Data for this task >>
BEGIN

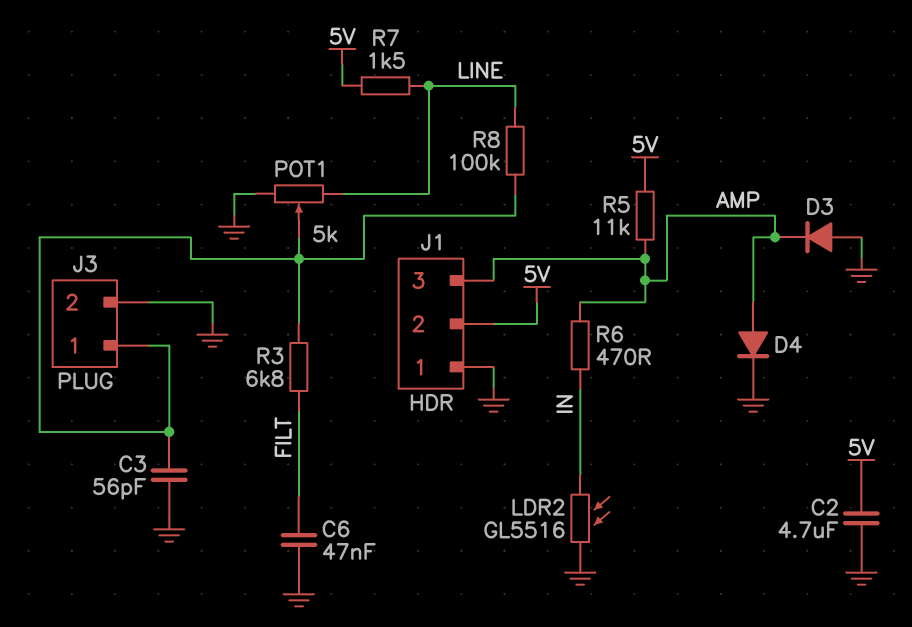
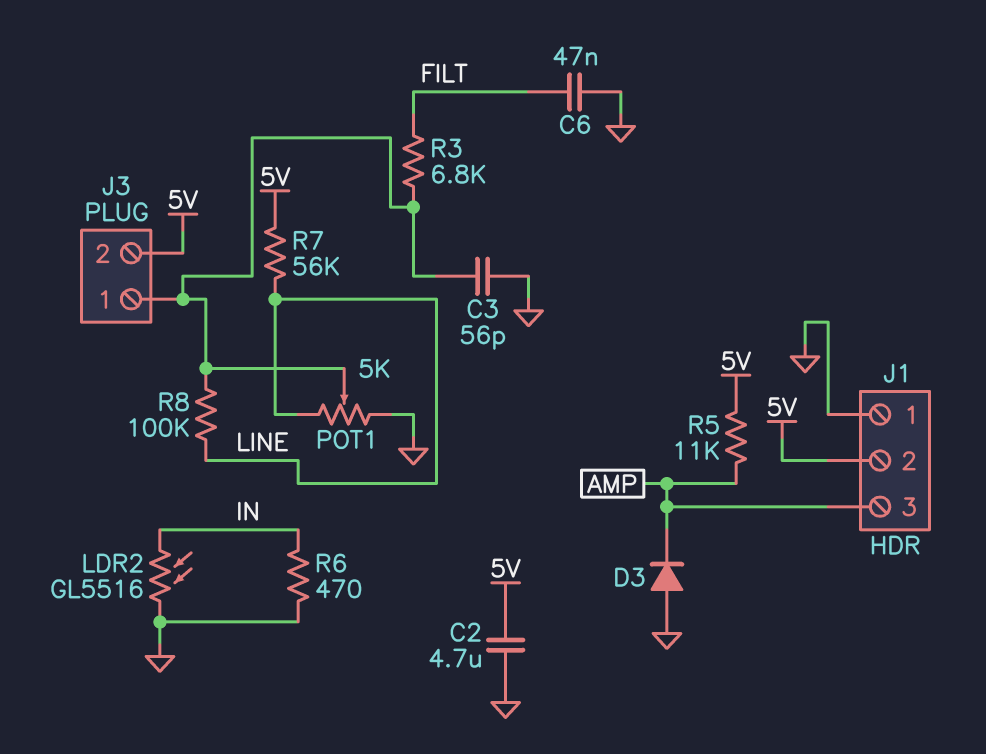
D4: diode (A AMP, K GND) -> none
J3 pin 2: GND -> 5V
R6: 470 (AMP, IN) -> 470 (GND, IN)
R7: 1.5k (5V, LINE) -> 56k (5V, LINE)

END
BEGIN

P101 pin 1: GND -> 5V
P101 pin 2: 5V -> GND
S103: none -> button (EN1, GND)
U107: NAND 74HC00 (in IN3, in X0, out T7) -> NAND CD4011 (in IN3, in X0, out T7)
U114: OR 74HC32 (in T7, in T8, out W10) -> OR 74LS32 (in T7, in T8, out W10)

END

The task >> Identify the lines in the entries that hold "none" and return each one.

Completed exercise >>
D4: diode (A AMP, K GND) -> none
S103: none -> button (EN1, GND)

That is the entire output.